[Start of section]
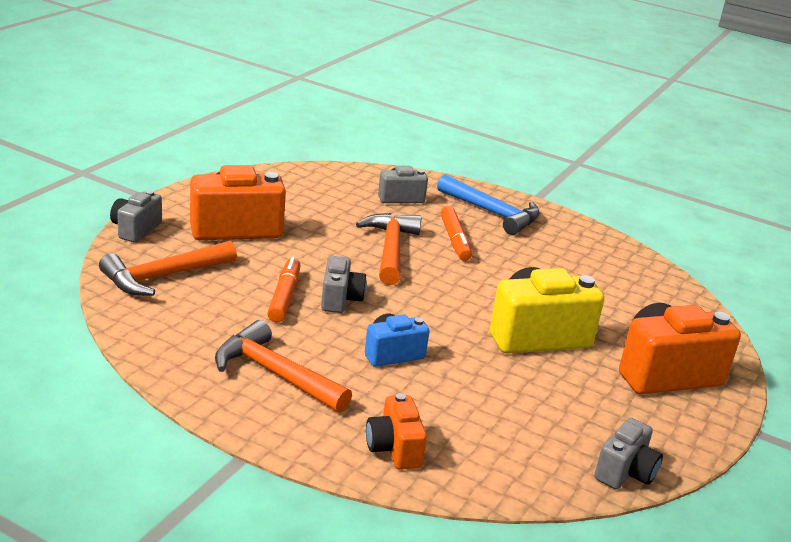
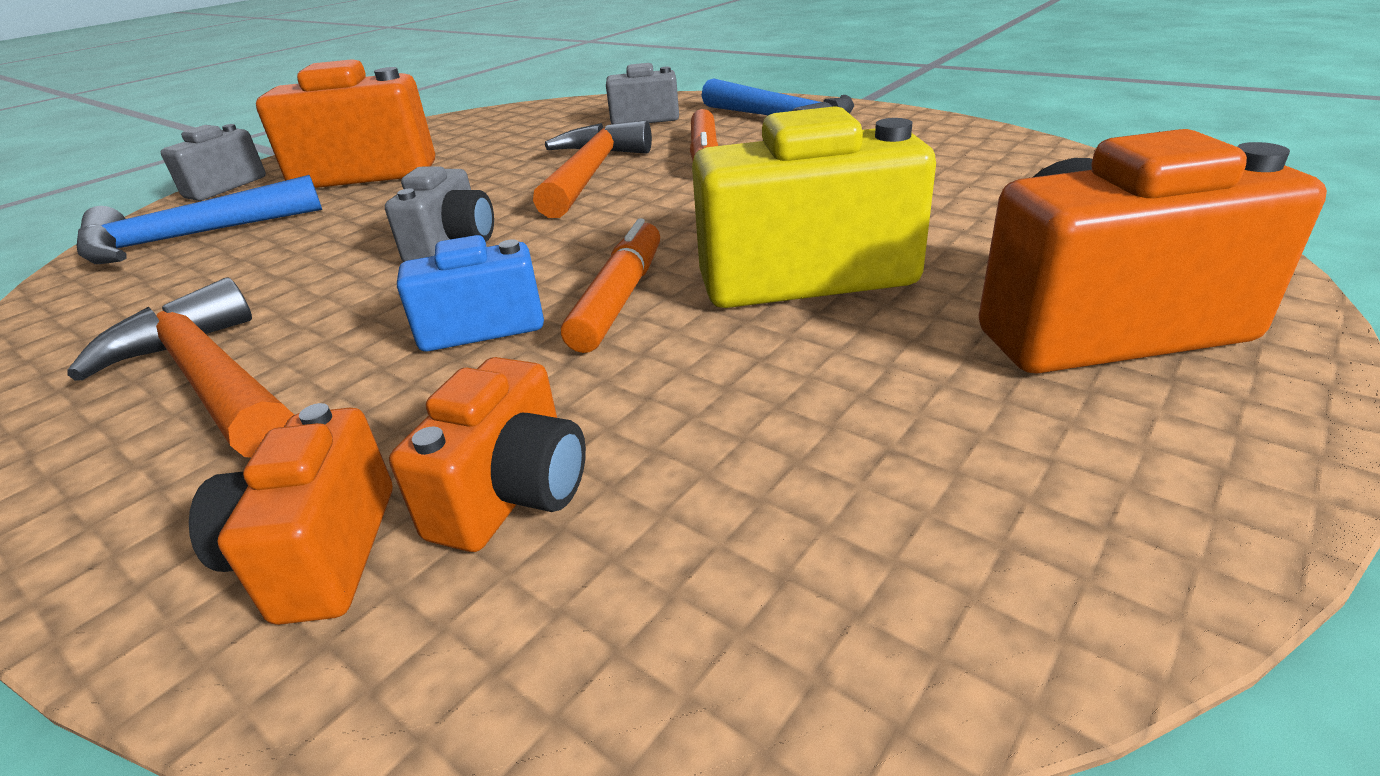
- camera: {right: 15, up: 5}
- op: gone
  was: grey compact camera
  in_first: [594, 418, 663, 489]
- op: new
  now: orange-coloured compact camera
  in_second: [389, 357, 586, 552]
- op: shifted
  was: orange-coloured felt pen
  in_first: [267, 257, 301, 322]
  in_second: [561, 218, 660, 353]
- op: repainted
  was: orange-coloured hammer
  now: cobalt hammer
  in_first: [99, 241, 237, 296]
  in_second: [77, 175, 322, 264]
[End of section]
**Task**
Return every line from the entries above that includes the word "orange".

**Response to the task**
  now: orange-coloured compact camera
  was: orange-coloured felt pen
  was: orange-coloured hammer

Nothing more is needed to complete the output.